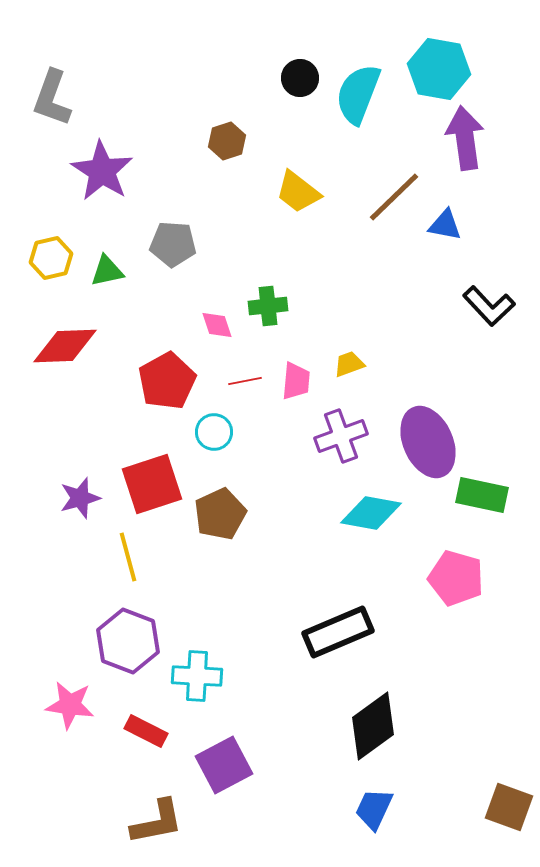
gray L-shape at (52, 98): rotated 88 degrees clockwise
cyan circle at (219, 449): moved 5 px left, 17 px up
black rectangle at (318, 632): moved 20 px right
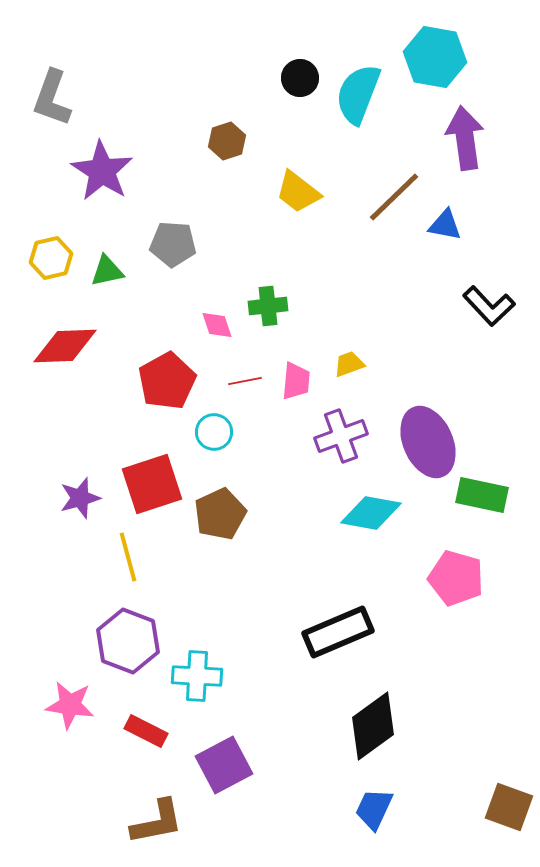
cyan hexagon at (439, 69): moved 4 px left, 12 px up
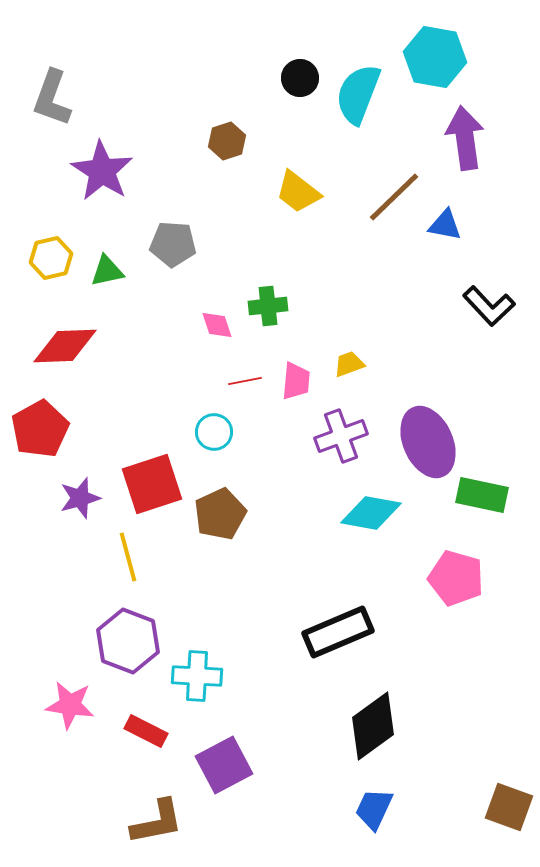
red pentagon at (167, 381): moved 127 px left, 48 px down
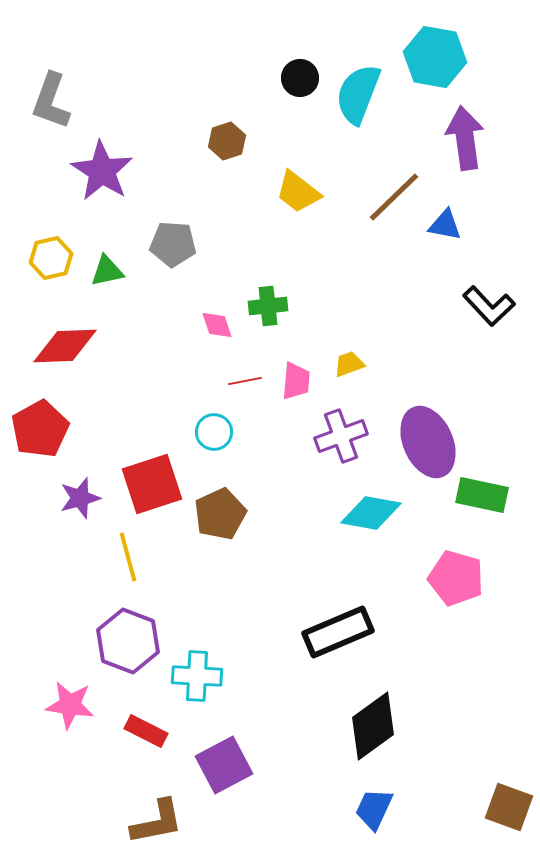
gray L-shape at (52, 98): moved 1 px left, 3 px down
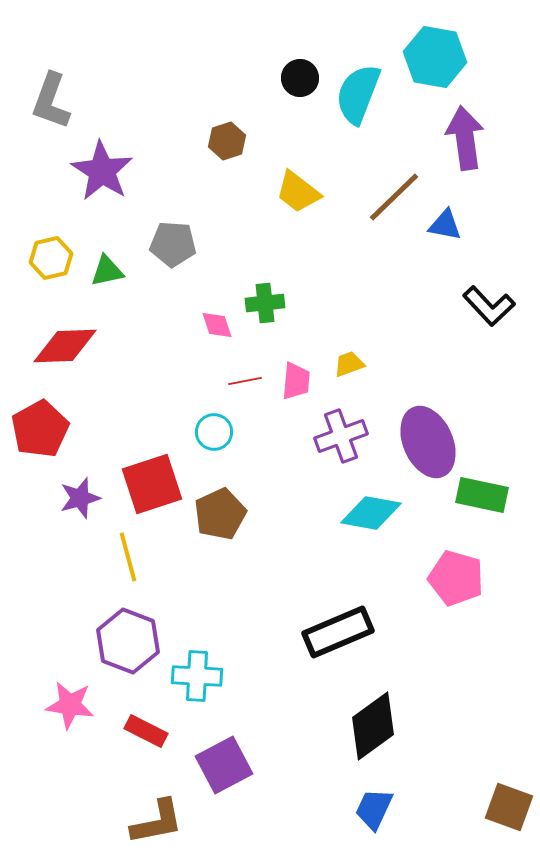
green cross at (268, 306): moved 3 px left, 3 px up
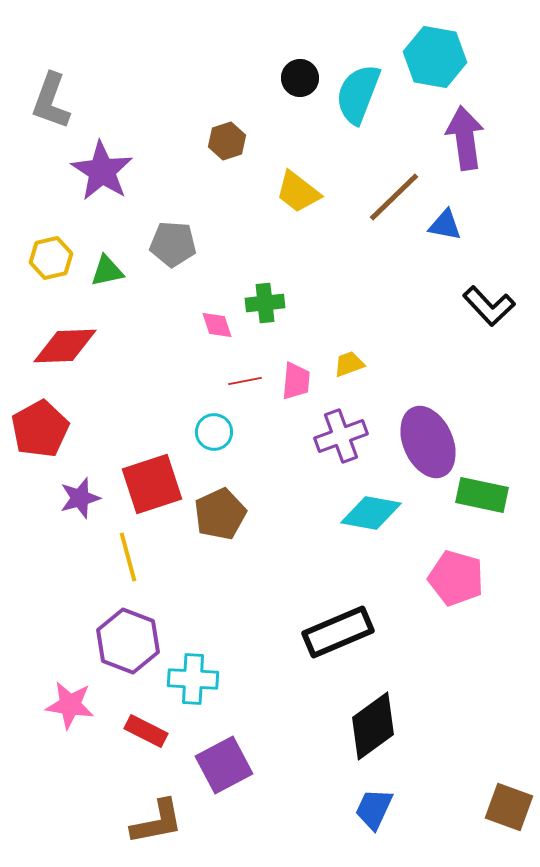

━━━━━━

과제 설명: 위 목록 전체의 각 줄을 '번호'와 '내용' 두 열로 된 마크다운 표로 나타내시오. 빈 줄은 빼고, 그림은 답에 넣지 마시오.

문제 풀이:
| 번호 | 내용 |
|---|---|
| 1 | gray L-shape at (52, 98): rotated 88 degrees clockwise |
| 2 | cyan circle at (219, 449): moved 5 px left, 17 px up |
| 3 | black rectangle at (318, 632): moved 20 px right |
| 4 | cyan hexagon at (439, 69): moved 4 px left, 12 px up |
| 5 | red pentagon at (167, 381): moved 127 px left, 48 px down |
| 6 | gray L-shape at (52, 98): moved 1 px left, 3 px down |
| 7 | green cross at (268, 306): moved 3 px left, 3 px up |